▸ TASK STATEMENT
Produce as output only the lines below starting at the line with "shifted | tabla" and continuing through the line with "repainted | cartón", each one exactly as written.

Top of INFORMATION SHOWN

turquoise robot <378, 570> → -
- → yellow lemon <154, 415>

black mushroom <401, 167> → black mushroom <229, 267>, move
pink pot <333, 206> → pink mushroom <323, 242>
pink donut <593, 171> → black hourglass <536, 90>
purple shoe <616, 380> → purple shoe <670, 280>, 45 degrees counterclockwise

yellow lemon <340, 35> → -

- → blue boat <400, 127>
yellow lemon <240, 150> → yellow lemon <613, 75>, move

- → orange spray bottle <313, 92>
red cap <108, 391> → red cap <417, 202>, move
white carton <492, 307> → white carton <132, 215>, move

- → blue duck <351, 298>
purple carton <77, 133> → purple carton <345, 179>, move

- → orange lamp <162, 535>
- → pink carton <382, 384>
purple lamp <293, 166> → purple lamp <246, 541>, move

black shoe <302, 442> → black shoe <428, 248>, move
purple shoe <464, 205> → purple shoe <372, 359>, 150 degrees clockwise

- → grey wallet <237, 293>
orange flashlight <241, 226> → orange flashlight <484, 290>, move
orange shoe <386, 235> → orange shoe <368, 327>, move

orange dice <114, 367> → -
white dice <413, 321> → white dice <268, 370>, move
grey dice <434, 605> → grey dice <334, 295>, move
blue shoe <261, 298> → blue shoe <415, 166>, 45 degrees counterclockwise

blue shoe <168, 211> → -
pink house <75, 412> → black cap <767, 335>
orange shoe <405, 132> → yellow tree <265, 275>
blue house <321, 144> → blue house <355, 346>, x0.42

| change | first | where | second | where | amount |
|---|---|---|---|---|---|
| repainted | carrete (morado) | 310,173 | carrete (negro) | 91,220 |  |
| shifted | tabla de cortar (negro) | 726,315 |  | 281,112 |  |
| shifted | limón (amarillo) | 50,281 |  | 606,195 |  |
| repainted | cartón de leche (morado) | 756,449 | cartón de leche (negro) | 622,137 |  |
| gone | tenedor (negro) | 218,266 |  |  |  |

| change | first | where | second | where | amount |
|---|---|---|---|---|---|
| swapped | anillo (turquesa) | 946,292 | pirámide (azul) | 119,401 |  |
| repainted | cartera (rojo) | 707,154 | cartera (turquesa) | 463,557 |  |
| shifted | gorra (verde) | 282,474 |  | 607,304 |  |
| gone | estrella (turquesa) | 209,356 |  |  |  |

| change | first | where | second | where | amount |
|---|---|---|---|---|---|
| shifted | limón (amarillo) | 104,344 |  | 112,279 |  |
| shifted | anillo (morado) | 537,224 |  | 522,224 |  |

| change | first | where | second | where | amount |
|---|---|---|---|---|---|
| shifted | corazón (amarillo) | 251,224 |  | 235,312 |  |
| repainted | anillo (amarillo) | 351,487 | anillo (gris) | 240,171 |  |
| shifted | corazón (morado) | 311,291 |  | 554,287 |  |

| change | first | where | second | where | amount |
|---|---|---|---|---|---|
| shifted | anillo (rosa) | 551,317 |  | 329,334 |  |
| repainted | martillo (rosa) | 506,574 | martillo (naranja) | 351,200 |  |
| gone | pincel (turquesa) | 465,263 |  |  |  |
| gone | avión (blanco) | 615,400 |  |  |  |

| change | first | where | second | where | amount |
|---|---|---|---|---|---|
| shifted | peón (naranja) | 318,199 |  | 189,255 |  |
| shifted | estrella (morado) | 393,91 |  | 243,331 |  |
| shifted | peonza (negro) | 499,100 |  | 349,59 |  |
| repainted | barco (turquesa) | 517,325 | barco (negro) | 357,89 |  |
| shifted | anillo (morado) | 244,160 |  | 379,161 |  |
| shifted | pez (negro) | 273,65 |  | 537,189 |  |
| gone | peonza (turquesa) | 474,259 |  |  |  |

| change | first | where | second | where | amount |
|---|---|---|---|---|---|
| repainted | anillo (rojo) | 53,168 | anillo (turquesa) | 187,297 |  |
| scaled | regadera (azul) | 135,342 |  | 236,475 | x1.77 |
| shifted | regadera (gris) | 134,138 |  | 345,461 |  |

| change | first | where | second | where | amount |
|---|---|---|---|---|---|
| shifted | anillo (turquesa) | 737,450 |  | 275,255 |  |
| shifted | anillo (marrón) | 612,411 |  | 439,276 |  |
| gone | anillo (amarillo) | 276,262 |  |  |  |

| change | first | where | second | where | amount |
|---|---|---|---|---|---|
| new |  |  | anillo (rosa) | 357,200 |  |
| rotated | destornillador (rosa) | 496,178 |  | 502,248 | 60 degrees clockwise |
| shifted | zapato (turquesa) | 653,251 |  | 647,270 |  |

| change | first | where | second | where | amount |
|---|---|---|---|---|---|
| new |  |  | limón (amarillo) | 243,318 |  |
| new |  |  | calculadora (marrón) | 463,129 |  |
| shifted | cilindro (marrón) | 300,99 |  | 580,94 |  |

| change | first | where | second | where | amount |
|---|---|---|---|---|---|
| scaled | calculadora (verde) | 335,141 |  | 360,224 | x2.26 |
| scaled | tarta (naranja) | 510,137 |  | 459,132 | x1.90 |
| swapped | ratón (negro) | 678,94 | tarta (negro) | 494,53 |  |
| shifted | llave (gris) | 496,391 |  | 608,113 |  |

Bottom of INFORMATION SHOWN

▸ SOLUTION FOR THIS EXERCISE
| shifted | tabla de cortar (negro) | 726,315 |  | 281,112 |  |
| shifted | limón (amarillo) | 50,281 |  | 606,195 |  |
| repainted | cartón de leche (morado) | 756,449 | cartón de leche (negro) | 622,137 |  |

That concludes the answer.